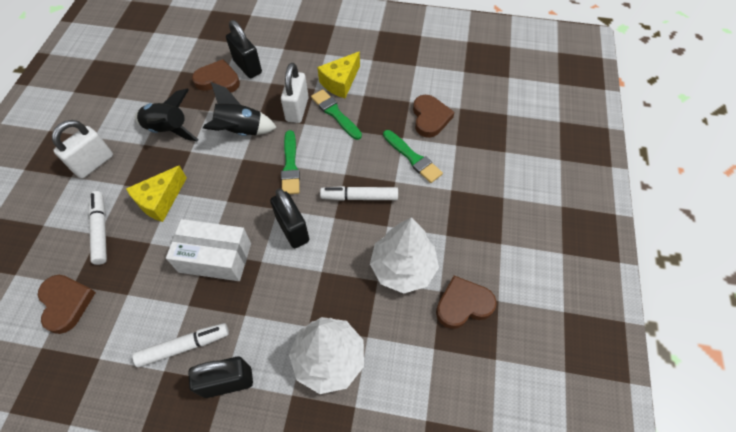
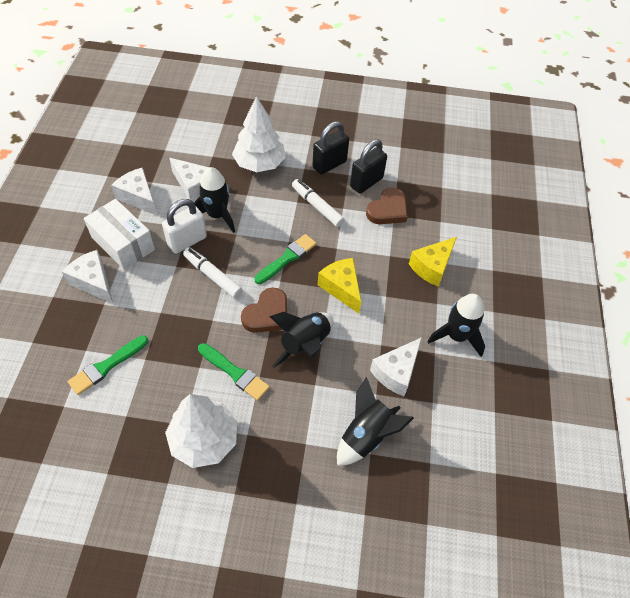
black padlock: 3 -> 2
black rocket: 2 -> 4
brown heart: 4 -> 2
white cheese: 0 -> 4
white marker: 3 -> 2
white padlock: 2 -> 1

______________________________

Set each line down exactly, starting with the one that contains "black rocket: 2 -> 4" and ending with the last line of the listing; add nothing else.

black rocket: 2 -> 4
brown heart: 4 -> 2
white cheese: 0 -> 4
white marker: 3 -> 2
white padlock: 2 -> 1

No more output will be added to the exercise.